Top of Data in this exercise
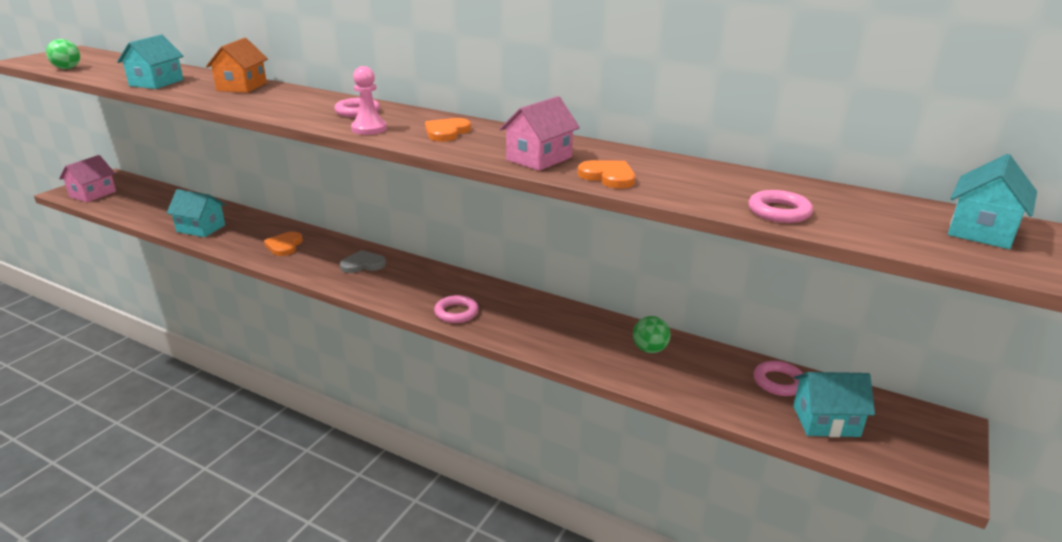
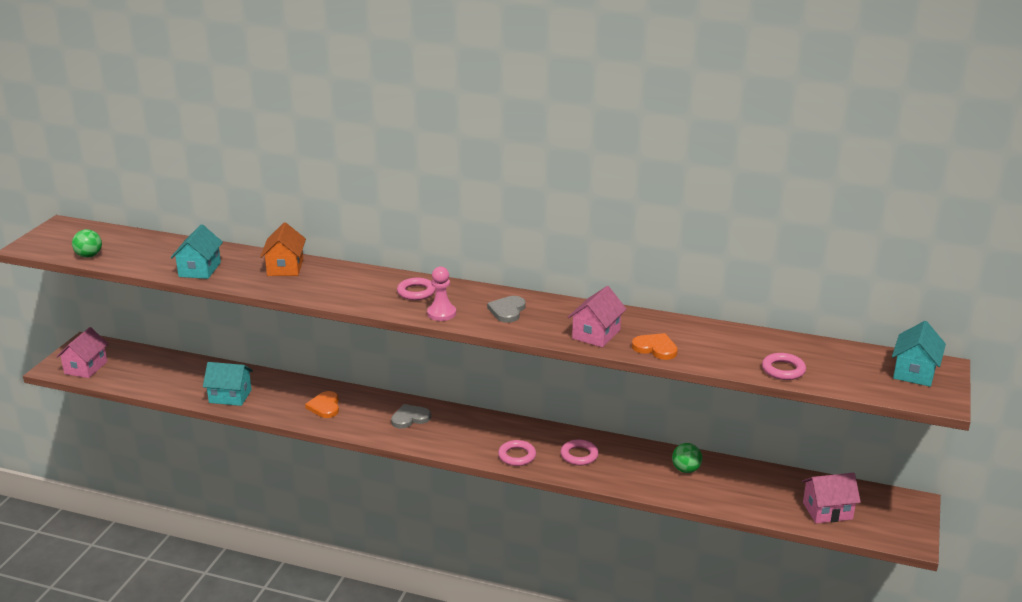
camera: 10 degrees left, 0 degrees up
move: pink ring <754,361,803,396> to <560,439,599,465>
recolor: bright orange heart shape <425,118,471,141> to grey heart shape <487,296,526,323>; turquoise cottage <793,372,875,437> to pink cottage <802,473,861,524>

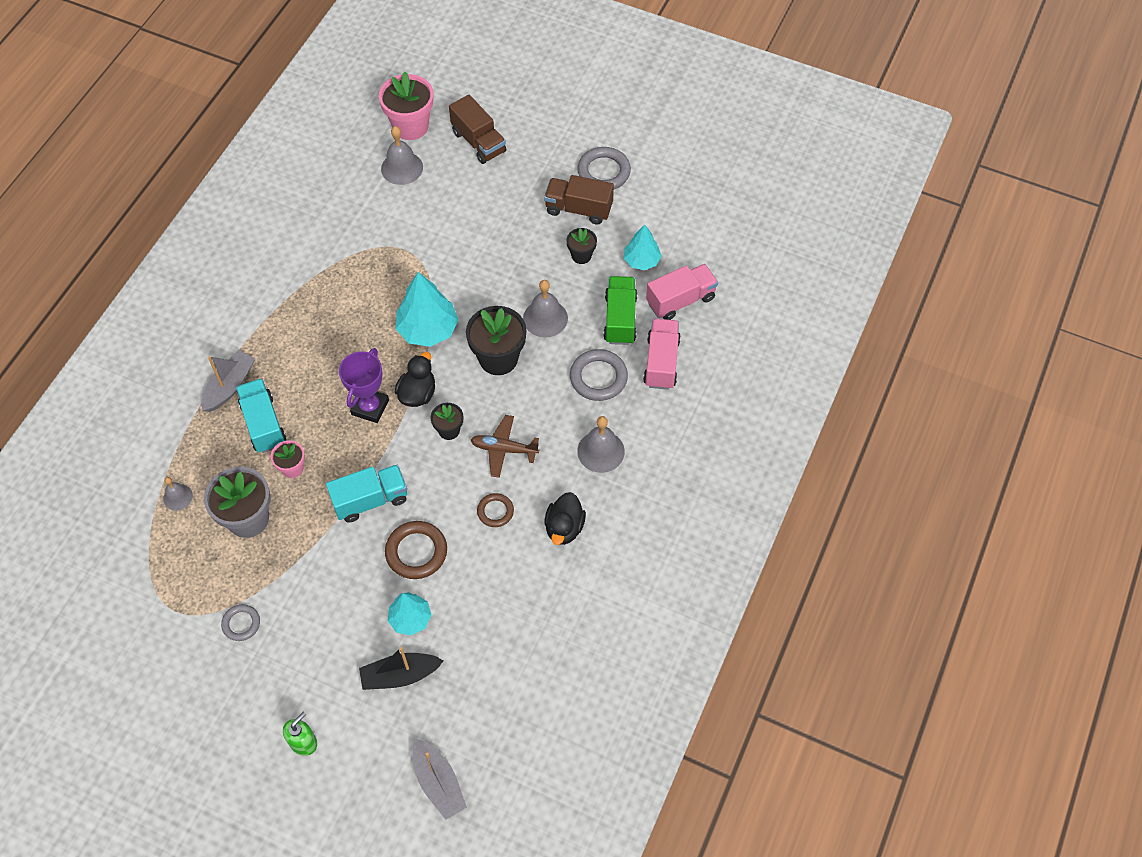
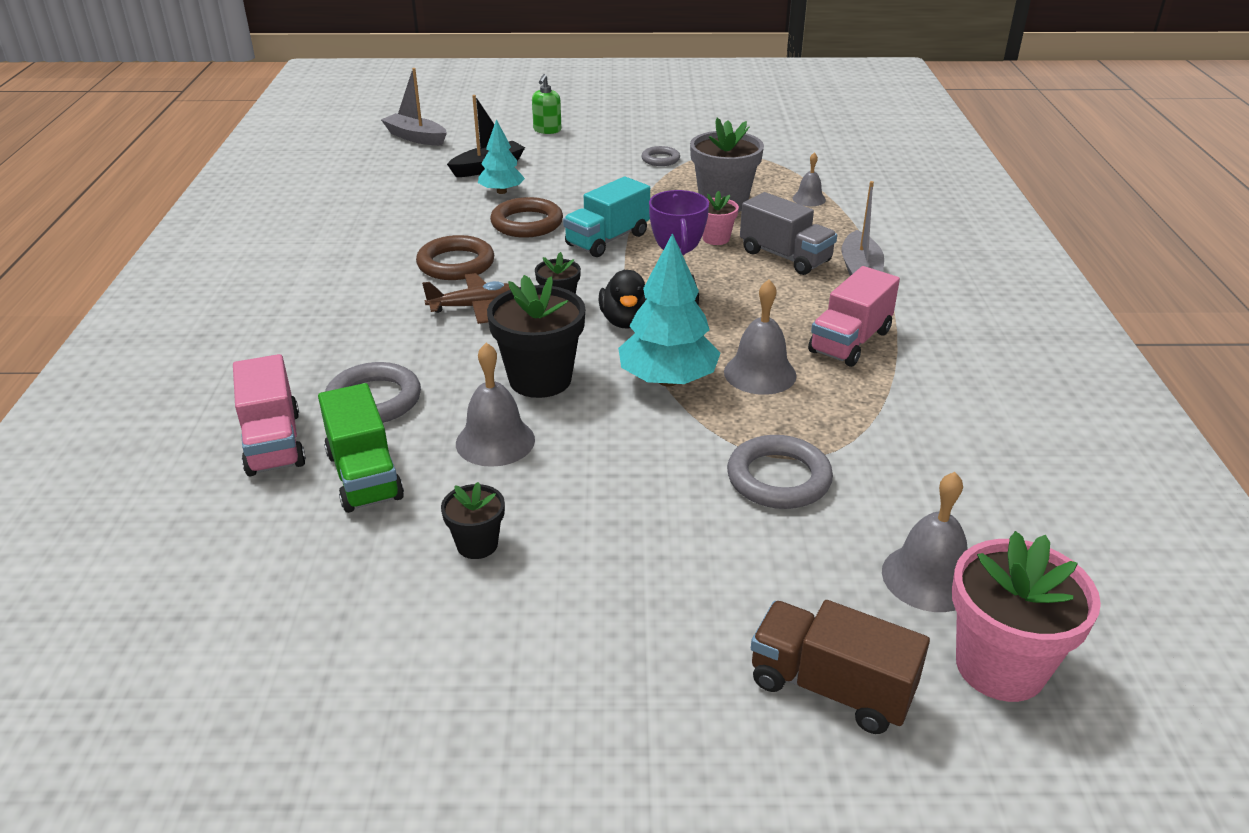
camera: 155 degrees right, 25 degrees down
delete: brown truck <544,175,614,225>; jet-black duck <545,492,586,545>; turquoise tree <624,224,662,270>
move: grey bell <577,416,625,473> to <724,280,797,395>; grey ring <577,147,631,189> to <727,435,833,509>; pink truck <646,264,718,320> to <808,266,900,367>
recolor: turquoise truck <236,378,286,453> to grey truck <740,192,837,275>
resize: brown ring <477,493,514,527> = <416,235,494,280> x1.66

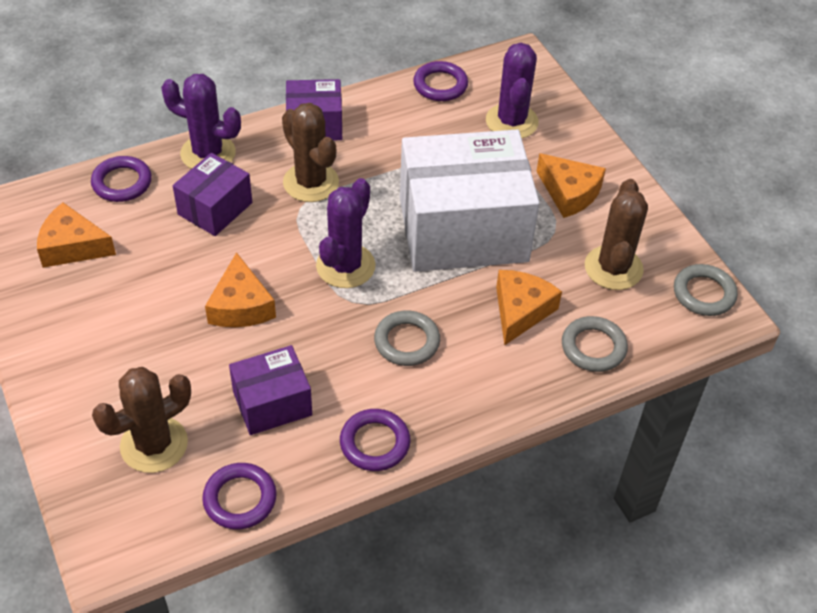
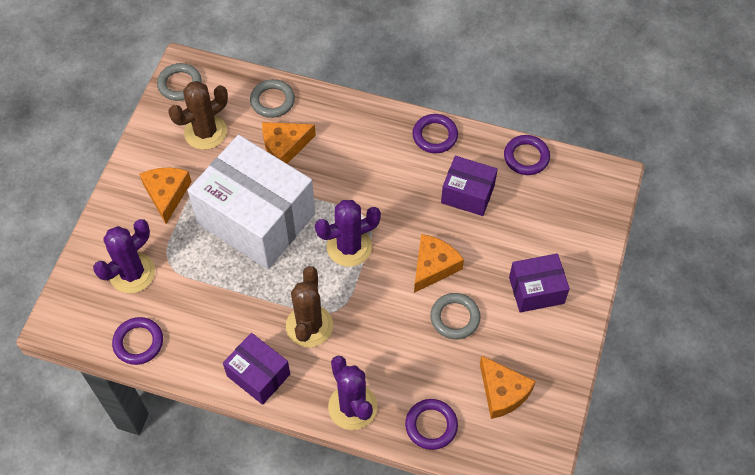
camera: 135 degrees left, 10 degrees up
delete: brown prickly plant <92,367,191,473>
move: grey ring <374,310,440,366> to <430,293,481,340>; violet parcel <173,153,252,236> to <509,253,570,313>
Bottom of Data in this exercise
__About this exercise__.
A word-for-word transcription of the listing is needed, minus its images.

__Written reply__.
camera: 10 degrees left, 0 degrees up
move: pink ring <754,361,803,396> to <560,439,599,465>
recolor: bright orange heart shape <425,118,471,141> to grey heart shape <487,296,526,323>; turquoise cottage <793,372,875,437> to pink cottage <802,473,861,524>

camera: 155 degrees right, 25 degrees down
delete: brown truck <544,175,614,225>; jet-black duck <545,492,586,545>; turquoise tree <624,224,662,270>
move: grey bell <577,416,625,473> to <724,280,797,395>; grey ring <577,147,631,189> to <727,435,833,509>; pink truck <646,264,718,320> to <808,266,900,367>
recolor: turquoise truck <236,378,286,453> to grey truck <740,192,837,275>
resize: brown ring <477,493,514,527> = <416,235,494,280> x1.66

camera: 135 degrees left, 10 degrees up
delete: brown prickly plant <92,367,191,473>
move: grey ring <374,310,440,366> to <430,293,481,340>; violet parcel <173,153,252,236> to <509,253,570,313>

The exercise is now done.